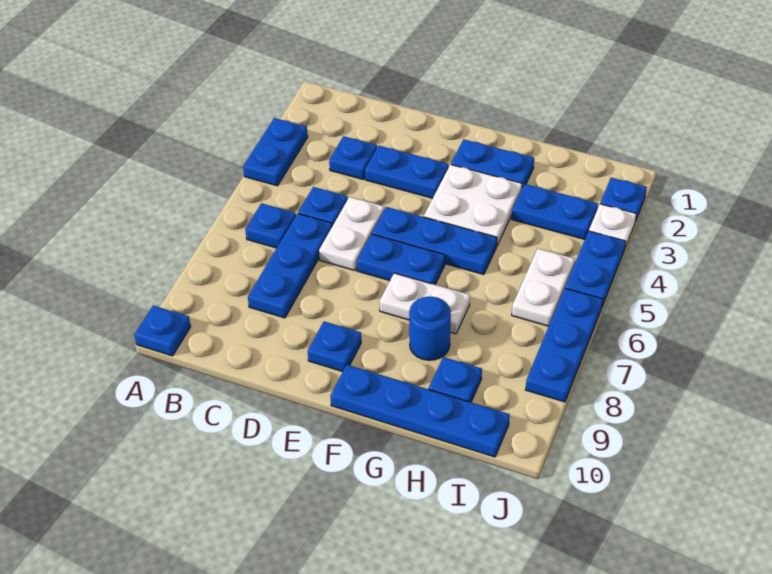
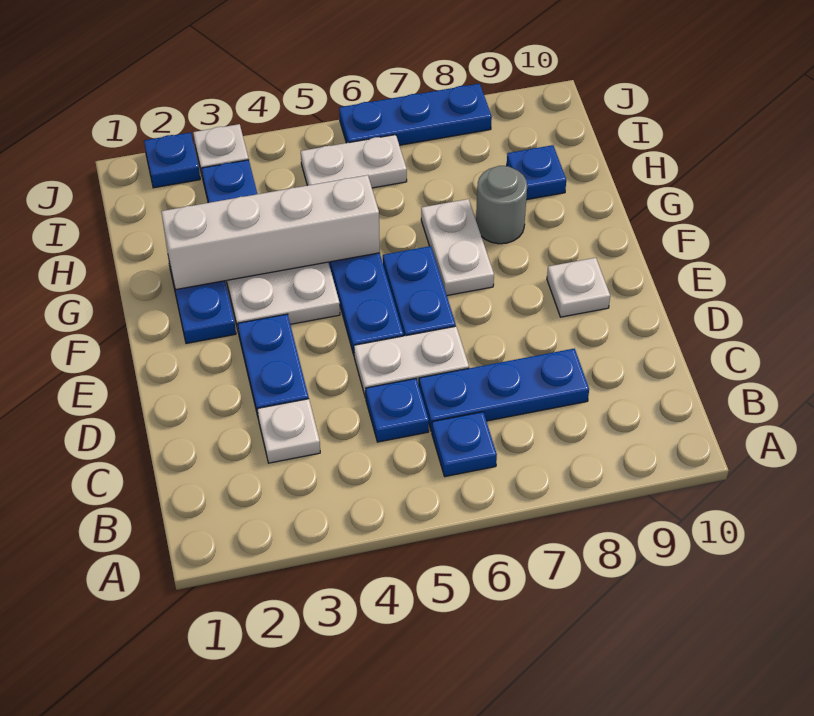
blue plate A3:A4 level 1 -> none
blue plate A10 level 1 -> none
blue plate C3 level 1 -> white plate C3 level 1
blue plate E9 level 1 -> white plate E9 level 1
blue plate F10:I10 level 1 -> none
none -> white brick G2:G5 level 2
blue round brick G8 level 1 -> grey round brick G8 level 1
blue plate J4:J5 level 1 -> none

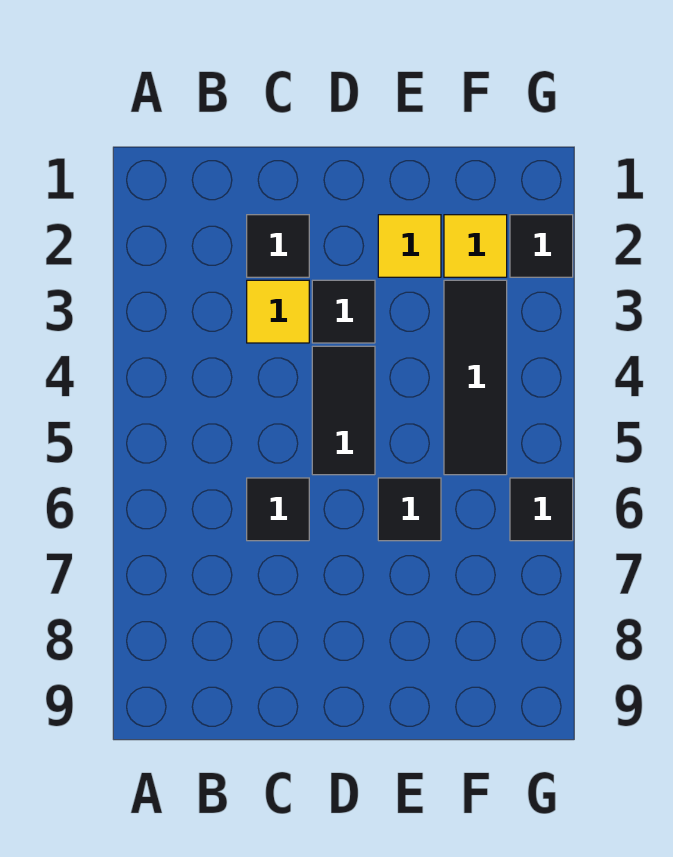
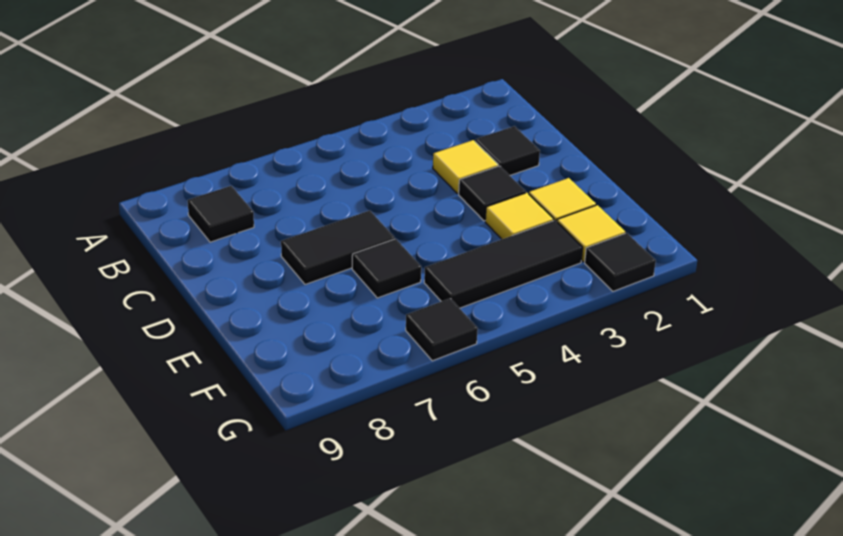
black tile C6 level 1 -> black tile B8 level 1
black tile D4:D5 level 1 -> black tile D6:D7 level 1
none -> yellow tile E3 level 1

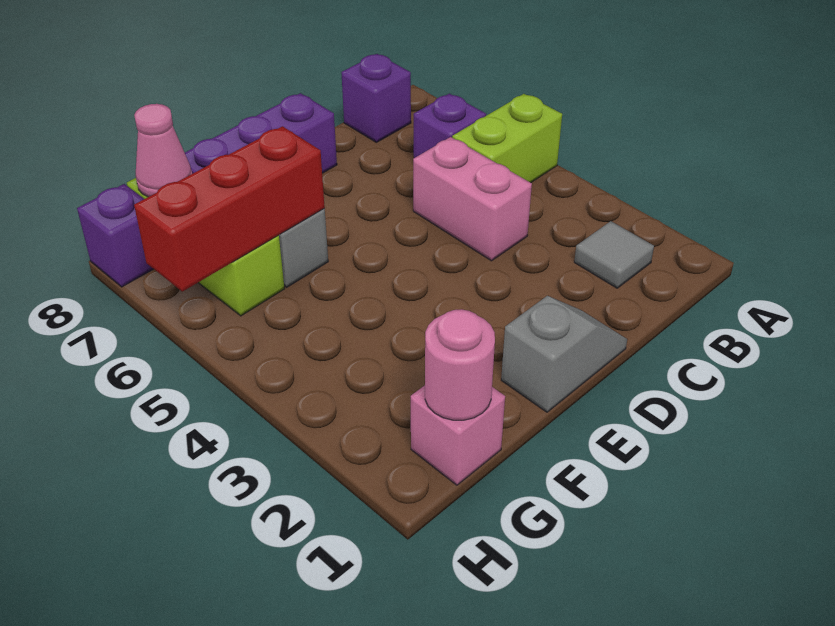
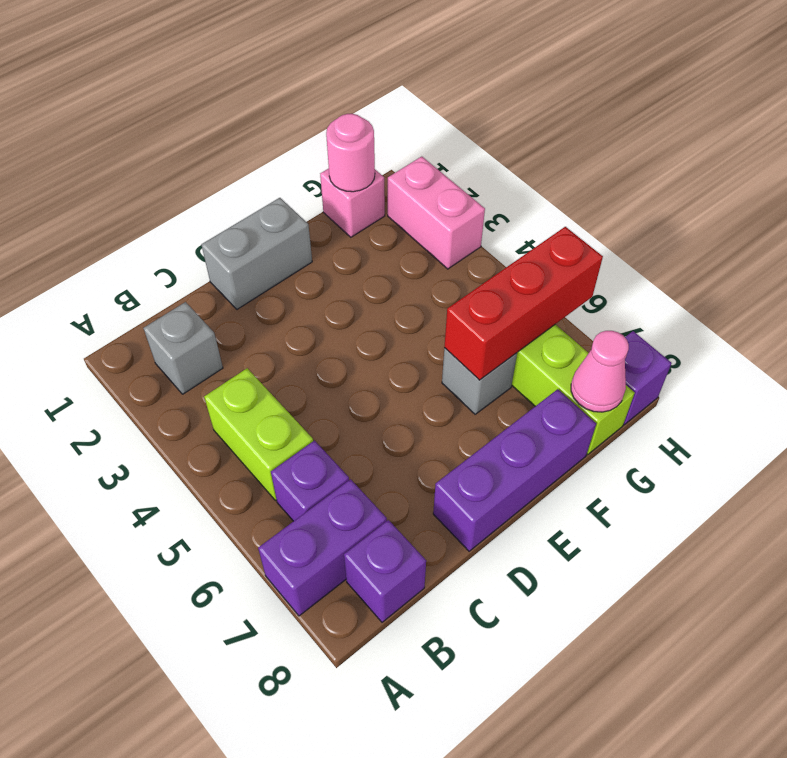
lime brick A5:B5 level 1 -> lime brick B4:B5 level 1
none -> purple brick A7:B7 level 1
grey tile B2 level 1 -> grey brick B2 level 1
pink brick C4:C5 level 1 -> pink brick H2:H3 level 1
grey slope D1:E1 level 1 top E -> grey brick D1:E1 level 1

____

Activity:
The whole listing above must be duplicated word for word, apart from its pictures.

Task output:
blue plate A3:A4 level 1 -> none
blue plate A10 level 1 -> none
blue plate C3 level 1 -> white plate C3 level 1
blue plate E9 level 1 -> white plate E9 level 1
blue plate F10:I10 level 1 -> none
none -> white brick G2:G5 level 2
blue round brick G8 level 1 -> grey round brick G8 level 1
blue plate J4:J5 level 1 -> none

black tile C6 level 1 -> black tile B8 level 1
black tile D4:D5 level 1 -> black tile D6:D7 level 1
none -> yellow tile E3 level 1

lime brick A5:B5 level 1 -> lime brick B4:B5 level 1
none -> purple brick A7:B7 level 1
grey tile B2 level 1 -> grey brick B2 level 1
pink brick C4:C5 level 1 -> pink brick H2:H3 level 1
grey slope D1:E1 level 1 top E -> grey brick D1:E1 level 1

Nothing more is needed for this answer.